Spatial reasoning data:
=======
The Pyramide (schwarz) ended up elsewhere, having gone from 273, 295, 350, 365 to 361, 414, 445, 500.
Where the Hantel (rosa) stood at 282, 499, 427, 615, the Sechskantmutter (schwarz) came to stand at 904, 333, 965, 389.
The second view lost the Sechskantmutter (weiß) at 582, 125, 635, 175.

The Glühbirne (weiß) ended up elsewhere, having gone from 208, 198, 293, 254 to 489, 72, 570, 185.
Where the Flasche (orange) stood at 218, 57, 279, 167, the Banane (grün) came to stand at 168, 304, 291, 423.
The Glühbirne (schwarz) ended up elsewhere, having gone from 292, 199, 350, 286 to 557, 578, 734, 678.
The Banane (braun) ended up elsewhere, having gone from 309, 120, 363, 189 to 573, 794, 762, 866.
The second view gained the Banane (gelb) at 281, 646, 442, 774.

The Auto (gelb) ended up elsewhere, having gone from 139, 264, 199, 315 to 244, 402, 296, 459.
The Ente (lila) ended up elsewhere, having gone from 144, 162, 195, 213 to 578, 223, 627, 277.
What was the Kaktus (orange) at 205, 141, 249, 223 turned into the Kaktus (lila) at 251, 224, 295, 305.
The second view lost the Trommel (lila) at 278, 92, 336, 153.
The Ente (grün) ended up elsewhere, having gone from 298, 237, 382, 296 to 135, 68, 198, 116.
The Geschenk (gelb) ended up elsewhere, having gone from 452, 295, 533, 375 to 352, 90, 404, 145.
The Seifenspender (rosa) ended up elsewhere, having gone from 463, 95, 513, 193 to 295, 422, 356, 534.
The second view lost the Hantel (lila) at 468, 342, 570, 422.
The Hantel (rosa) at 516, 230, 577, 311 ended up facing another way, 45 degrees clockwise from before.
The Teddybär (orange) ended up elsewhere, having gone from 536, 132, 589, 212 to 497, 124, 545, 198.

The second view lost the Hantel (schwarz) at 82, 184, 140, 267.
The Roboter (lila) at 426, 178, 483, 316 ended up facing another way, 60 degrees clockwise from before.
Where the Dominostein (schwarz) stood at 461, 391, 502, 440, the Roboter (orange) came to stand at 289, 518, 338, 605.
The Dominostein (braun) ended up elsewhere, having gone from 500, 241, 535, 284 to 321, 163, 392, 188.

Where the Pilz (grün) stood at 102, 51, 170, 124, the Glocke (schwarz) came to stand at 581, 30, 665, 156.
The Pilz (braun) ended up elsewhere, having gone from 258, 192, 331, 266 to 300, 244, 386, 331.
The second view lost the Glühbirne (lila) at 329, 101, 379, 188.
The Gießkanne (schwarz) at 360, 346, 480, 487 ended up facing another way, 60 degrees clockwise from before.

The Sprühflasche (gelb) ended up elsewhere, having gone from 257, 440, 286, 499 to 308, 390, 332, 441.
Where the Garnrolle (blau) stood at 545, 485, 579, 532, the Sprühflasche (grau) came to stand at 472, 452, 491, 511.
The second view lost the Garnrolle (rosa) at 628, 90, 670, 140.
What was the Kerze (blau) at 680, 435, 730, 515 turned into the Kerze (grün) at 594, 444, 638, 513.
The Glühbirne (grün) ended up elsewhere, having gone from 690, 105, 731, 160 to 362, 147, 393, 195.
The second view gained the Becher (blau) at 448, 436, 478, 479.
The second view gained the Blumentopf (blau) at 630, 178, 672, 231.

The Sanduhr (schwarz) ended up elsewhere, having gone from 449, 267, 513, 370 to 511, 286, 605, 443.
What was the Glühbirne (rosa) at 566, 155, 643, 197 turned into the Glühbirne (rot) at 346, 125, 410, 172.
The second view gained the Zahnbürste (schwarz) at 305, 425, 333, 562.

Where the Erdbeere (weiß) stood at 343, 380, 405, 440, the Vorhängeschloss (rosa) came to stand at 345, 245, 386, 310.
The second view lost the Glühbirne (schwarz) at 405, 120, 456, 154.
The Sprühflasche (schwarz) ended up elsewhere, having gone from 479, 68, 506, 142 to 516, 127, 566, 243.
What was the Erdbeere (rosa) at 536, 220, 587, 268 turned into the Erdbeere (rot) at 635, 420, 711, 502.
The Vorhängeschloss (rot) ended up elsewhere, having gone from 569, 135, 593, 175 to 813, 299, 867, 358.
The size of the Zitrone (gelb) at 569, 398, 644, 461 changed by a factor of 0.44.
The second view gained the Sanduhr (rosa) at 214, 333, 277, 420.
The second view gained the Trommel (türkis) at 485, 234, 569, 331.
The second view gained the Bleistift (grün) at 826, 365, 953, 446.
=======
**Exercise prompt:** Each record is to be retyped exactly as it appears.

**Task output:**
The Pyramide (schwarz) ended up elsewhere, having gone from 273, 295, 350, 365 to 361, 414, 445, 500.
Where the Hantel (rosa) stood at 282, 499, 427, 615, the Sechskantmutter (schwarz) came to stand at 904, 333, 965, 389.
The second view lost the Sechskantmutter (weiß) at 582, 125, 635, 175.

The Glühbirne (weiß) ended up elsewhere, having gone from 208, 198, 293, 254 to 489, 72, 570, 185.
Where the Flasche (orange) stood at 218, 57, 279, 167, the Banane (grün) came to stand at 168, 304, 291, 423.
The Glühbirne (schwarz) ended up elsewhere, having gone from 292, 199, 350, 286 to 557, 578, 734, 678.
The Banane (braun) ended up elsewhere, having gone from 309, 120, 363, 189 to 573, 794, 762, 866.
The second view gained the Banane (gelb) at 281, 646, 442, 774.

The Auto (gelb) ended up elsewhere, having gone from 139, 264, 199, 315 to 244, 402, 296, 459.
The Ente (lila) ended up elsewhere, having gone from 144, 162, 195, 213 to 578, 223, 627, 277.
What was the Kaktus (orange) at 205, 141, 249, 223 turned into the Kaktus (lila) at 251, 224, 295, 305.
The second view lost the Trommel (lila) at 278, 92, 336, 153.
The Ente (grün) ended up elsewhere, having gone from 298, 237, 382, 296 to 135, 68, 198, 116.
The Geschenk (gelb) ended up elsewhere, having gone from 452, 295, 533, 375 to 352, 90, 404, 145.
The Seifenspender (rosa) ended up elsewhere, having gone from 463, 95, 513, 193 to 295, 422, 356, 534.
The second view lost the Hantel (lila) at 468, 342, 570, 422.
The Hantel (rosa) at 516, 230, 577, 311 ended up facing another way, 45 degrees clockwise from before.
The Teddybär (orange) ended up elsewhere, having gone from 536, 132, 589, 212 to 497, 124, 545, 198.

The second view lost the Hantel (schwarz) at 82, 184, 140, 267.
The Roboter (lila) at 426, 178, 483, 316 ended up facing another way, 60 degrees clockwise from before.
Where the Dominostein (schwarz) stood at 461, 391, 502, 440, the Roboter (orange) came to stand at 289, 518, 338, 605.
The Dominostein (braun) ended up elsewhere, having gone from 500, 241, 535, 284 to 321, 163, 392, 188.

Where the Pilz (grün) stood at 102, 51, 170, 124, the Glocke (schwarz) came to stand at 581, 30, 665, 156.
The Pilz (braun) ended up elsewhere, having gone from 258, 192, 331, 266 to 300, 244, 386, 331.
The second view lost the Glühbirne (lila) at 329, 101, 379, 188.
The Gießkanne (schwarz) at 360, 346, 480, 487 ended up facing another way, 60 degrees clockwise from before.

The Sprühflasche (gelb) ended up elsewhere, having gone from 257, 440, 286, 499 to 308, 390, 332, 441.
Where the Garnrolle (blau) stood at 545, 485, 579, 532, the Sprühflasche (grau) came to stand at 472, 452, 491, 511.
The second view lost the Garnrolle (rosa) at 628, 90, 670, 140.
What was the Kerze (blau) at 680, 435, 730, 515 turned into the Kerze (grün) at 594, 444, 638, 513.
The Glühbirne (grün) ended up elsewhere, having gone from 690, 105, 731, 160 to 362, 147, 393, 195.
The second view gained the Becher (blau) at 448, 436, 478, 479.
The second view gained the Blumentopf (blau) at 630, 178, 672, 231.

The Sanduhr (schwarz) ended up elsewhere, having gone from 449, 267, 513, 370 to 511, 286, 605, 443.
What was the Glühbirne (rosa) at 566, 155, 643, 197 turned into the Glühbirne (rot) at 346, 125, 410, 172.
The second view gained the Zahnbürste (schwarz) at 305, 425, 333, 562.

Where the Erdbeere (weiß) stood at 343, 380, 405, 440, the Vorhängeschloss (rosa) came to stand at 345, 245, 386, 310.
The second view lost the Glühbirne (schwarz) at 405, 120, 456, 154.
The Sprühflasche (schwarz) ended up elsewhere, having gone from 479, 68, 506, 142 to 516, 127, 566, 243.
What was the Erdbeere (rosa) at 536, 220, 587, 268 turned into the Erdbeere (rot) at 635, 420, 711, 502.
The Vorhängeschloss (rot) ended up elsewhere, having gone from 569, 135, 593, 175 to 813, 299, 867, 358.
The size of the Zitrone (gelb) at 569, 398, 644, 461 changed by a factor of 0.44.
The second view gained the Sanduhr (rosa) at 214, 333, 277, 420.
The second view gained the Trommel (türkis) at 485, 234, 569, 331.
The second view gained the Bleistift (grün) at 826, 365, 953, 446.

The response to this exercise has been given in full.